[Dataset excerpts]
-------
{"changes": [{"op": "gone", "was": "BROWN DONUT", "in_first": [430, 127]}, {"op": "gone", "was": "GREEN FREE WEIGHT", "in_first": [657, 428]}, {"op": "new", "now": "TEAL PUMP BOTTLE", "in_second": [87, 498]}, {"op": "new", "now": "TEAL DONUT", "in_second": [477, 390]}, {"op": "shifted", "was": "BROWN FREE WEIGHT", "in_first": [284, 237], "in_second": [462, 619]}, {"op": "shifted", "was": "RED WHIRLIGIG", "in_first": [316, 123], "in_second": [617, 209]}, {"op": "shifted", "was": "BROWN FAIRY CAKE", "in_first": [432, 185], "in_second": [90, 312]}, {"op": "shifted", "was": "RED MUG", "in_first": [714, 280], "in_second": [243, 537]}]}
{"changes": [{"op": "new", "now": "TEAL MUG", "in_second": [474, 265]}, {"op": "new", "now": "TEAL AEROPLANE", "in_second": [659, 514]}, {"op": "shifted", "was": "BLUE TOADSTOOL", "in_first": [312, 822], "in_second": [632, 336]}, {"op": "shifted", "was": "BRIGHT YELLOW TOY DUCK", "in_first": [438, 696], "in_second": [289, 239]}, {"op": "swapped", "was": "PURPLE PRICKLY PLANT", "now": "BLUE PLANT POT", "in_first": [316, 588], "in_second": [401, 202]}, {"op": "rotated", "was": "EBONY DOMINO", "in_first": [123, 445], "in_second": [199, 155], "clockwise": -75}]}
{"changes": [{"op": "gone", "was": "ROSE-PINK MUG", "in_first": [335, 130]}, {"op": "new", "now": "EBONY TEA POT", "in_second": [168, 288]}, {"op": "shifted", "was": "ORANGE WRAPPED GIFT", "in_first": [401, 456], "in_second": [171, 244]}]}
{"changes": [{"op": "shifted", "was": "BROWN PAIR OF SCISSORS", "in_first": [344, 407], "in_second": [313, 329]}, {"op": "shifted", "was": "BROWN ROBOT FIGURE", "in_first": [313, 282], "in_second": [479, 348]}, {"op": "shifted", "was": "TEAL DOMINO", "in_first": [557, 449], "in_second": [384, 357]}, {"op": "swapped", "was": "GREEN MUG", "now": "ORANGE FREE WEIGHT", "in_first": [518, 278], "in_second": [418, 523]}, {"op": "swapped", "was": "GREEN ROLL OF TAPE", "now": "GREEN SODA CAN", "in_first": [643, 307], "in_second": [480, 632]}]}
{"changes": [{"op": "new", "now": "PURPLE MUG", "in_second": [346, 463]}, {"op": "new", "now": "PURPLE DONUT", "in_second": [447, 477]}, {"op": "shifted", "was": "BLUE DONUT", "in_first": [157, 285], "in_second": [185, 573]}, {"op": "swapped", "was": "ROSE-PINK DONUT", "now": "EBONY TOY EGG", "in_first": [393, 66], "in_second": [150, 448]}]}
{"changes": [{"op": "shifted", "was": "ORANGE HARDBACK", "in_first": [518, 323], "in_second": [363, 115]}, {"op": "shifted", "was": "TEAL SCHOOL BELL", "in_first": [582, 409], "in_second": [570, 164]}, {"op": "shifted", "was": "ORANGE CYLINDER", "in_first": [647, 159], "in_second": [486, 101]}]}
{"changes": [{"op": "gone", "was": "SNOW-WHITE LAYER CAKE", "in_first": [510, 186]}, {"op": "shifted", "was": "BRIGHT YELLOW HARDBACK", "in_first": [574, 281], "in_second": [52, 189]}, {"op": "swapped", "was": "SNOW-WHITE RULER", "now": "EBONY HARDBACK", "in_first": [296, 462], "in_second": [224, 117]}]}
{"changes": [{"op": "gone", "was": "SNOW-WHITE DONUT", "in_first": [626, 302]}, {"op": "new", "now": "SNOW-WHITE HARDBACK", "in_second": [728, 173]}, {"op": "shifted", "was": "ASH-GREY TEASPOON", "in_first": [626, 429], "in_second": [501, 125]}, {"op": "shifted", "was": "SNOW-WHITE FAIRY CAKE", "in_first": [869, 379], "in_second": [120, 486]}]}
-------
▶ **Prompt**: Retype each entry exactly, missing none.

▶ **Solution**:
{"changes": [{"op": "gone", "was": "BROWN DONUT", "in_first": [430, 127]}, {"op": "gone", "was": "GREEN FREE WEIGHT", "in_first": [657, 428]}, {"op": "new", "now": "TEAL PUMP BOTTLE", "in_second": [87, 498]}, {"op": "new", "now": "TEAL DONUT", "in_second": [477, 390]}, {"op": "shifted", "was": "BROWN FREE WEIGHT", "in_first": [284, 237], "in_second": [462, 619]}, {"op": "shifted", "was": "RED WHIRLIGIG", "in_first": [316, 123], "in_second": [617, 209]}, {"op": "shifted", "was": "BROWN FAIRY CAKE", "in_first": [432, 185], "in_second": [90, 312]}, {"op": "shifted", "was": "RED MUG", "in_first": [714, 280], "in_second": [243, 537]}]}
{"changes": [{"op": "new", "now": "TEAL MUG", "in_second": [474, 265]}, {"op": "new", "now": "TEAL AEROPLANE", "in_second": [659, 514]}, {"op": "shifted", "was": "BLUE TOADSTOOL", "in_first": [312, 822], "in_second": [632, 336]}, {"op": "shifted", "was": "BRIGHT YELLOW TOY DUCK", "in_first": [438, 696], "in_second": [289, 239]}, {"op": "swapped", "was": "PURPLE PRICKLY PLANT", "now": "BLUE PLANT POT", "in_first": [316, 588], "in_second": [401, 202]}, {"op": "rotated", "was": "EBONY DOMINO", "in_first": [123, 445], "in_second": [199, 155], "clockwise": -75}]}
{"changes": [{"op": "gone", "was": "ROSE-PINK MUG", "in_first": [335, 130]}, {"op": "new", "now": "EBONY TEA POT", "in_second": [168, 288]}, {"op": "shifted", "was": "ORANGE WRAPPED GIFT", "in_first": [401, 456], "in_second": [171, 244]}]}
{"changes": [{"op": "shifted", "was": "BROWN PAIR OF SCISSORS", "in_first": [344, 407], "in_second": [313, 329]}, {"op": "shifted", "was": "BROWN ROBOT FIGURE", "in_first": [313, 282], "in_second": [479, 348]}, {"op": "shifted", "was": "TEAL DOMINO", "in_first": [557, 449], "in_second": [384, 357]}, {"op": "swapped", "was": "GREEN MUG", "now": "ORANGE FREE WEIGHT", "in_first": [518, 278], "in_second": [418, 523]}, {"op": "swapped", "was": "GREEN ROLL OF TAPE", "now": "GREEN SODA CAN", "in_first": [643, 307], "in_second": [480, 632]}]}
{"changes": [{"op": "new", "now": "PURPLE MUG", "in_second": [346, 463]}, {"op": "new", "now": "PURPLE DONUT", "in_second": [447, 477]}, {"op": "shifted", "was": "BLUE DONUT", "in_first": [157, 285], "in_second": [185, 573]}, {"op": "swapped", "was": "ROSE-PINK DONUT", "now": "EBONY TOY EGG", "in_first": [393, 66], "in_second": [150, 448]}]}
{"changes": [{"op": "shifted", "was": "ORANGE HARDBACK", "in_first": [518, 323], "in_second": [363, 115]}, {"op": "shifted", "was": "TEAL SCHOOL BELL", "in_first": [582, 409], "in_second": [570, 164]}, {"op": "shifted", "was": "ORANGE CYLINDER", "in_first": [647, 159], "in_second": [486, 101]}]}
{"changes": [{"op": "gone", "was": "SNOW-WHITE LAYER CAKE", "in_first": [510, 186]}, {"op": "shifted", "was": "BRIGHT YELLOW HARDBACK", "in_first": [574, 281], "in_second": [52, 189]}, {"op": "swapped", "was": "SNOW-WHITE RULER", "now": "EBONY HARDBACK", "in_first": [296, 462], "in_second": [224, 117]}]}
{"changes": [{"op": "gone", "was": "SNOW-WHITE DONUT", "in_first": [626, 302]}, {"op": "new", "now": "SNOW-WHITE HARDBACK", "in_second": [728, 173]}, {"op": "shifted", "was": "ASH-GREY TEASPOON", "in_first": [626, 429], "in_second": [501, 125]}, {"op": "shifted", "was": "SNOW-WHITE FAIRY CAKE", "in_first": [869, 379], "in_second": [120, 486]}]}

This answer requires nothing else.